• _EXERCISE DESCRIPTION_
Begin with the line containing "SW2: switch (+3V3, NET13)" and end with the last line of the data below; return those lines exactly, and only those.

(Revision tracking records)

○ ○ ○

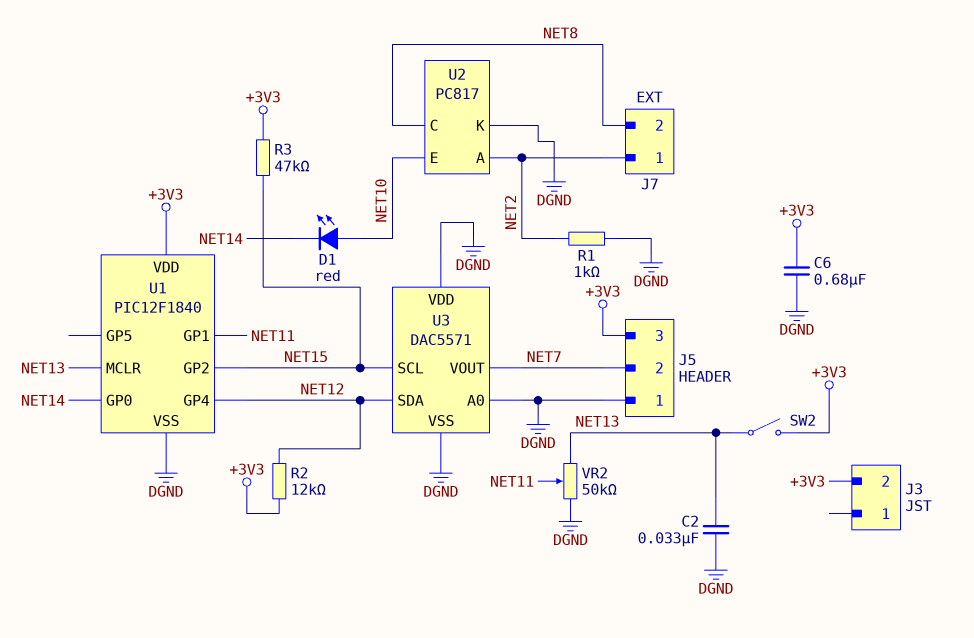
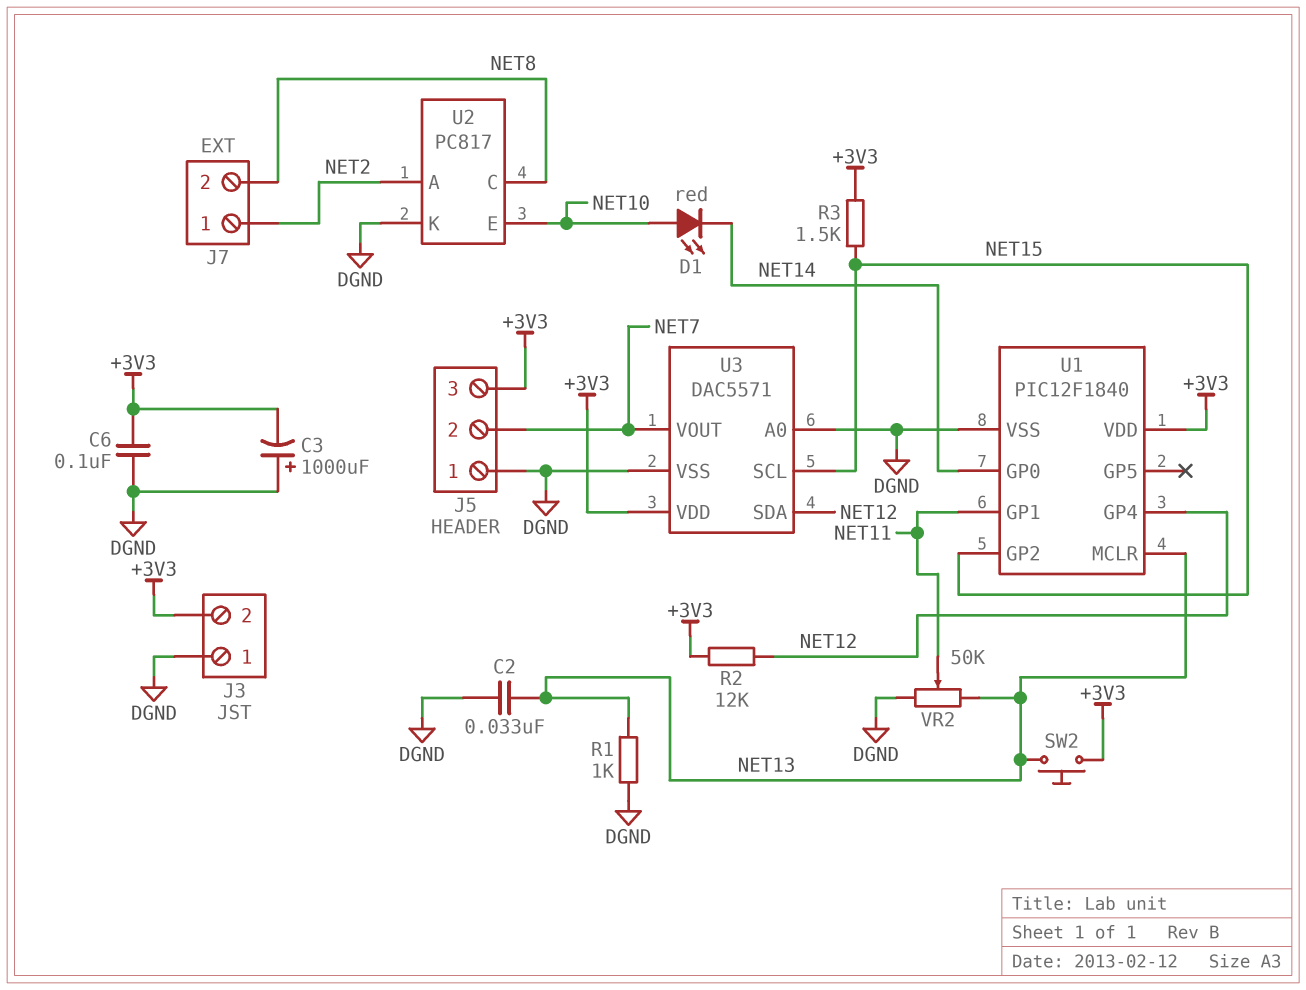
C3: none -> 1000uF (plus DGND, minus +3V3)
C6: 680nF (+3V3, DGND) -> 100nF (+3V3, DGND)
J3 pin 1: none -> DGND
R1: 1k (DGND, NET2) -> 1k (DGND, NET13)
R3: 47k (+3V3, NET15) -> 1.5k (+3V3, NET15)
SW2: switch (+3V3, NET13) -> button (+3V3, NET13)
U3 pin VDD: DGND -> +3V3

○ ○ ○

• _SOLUTION_
SW2: switch (+3V3, NET13) -> button (+3V3, NET13)
U3 pin VDD: DGND -> +3V3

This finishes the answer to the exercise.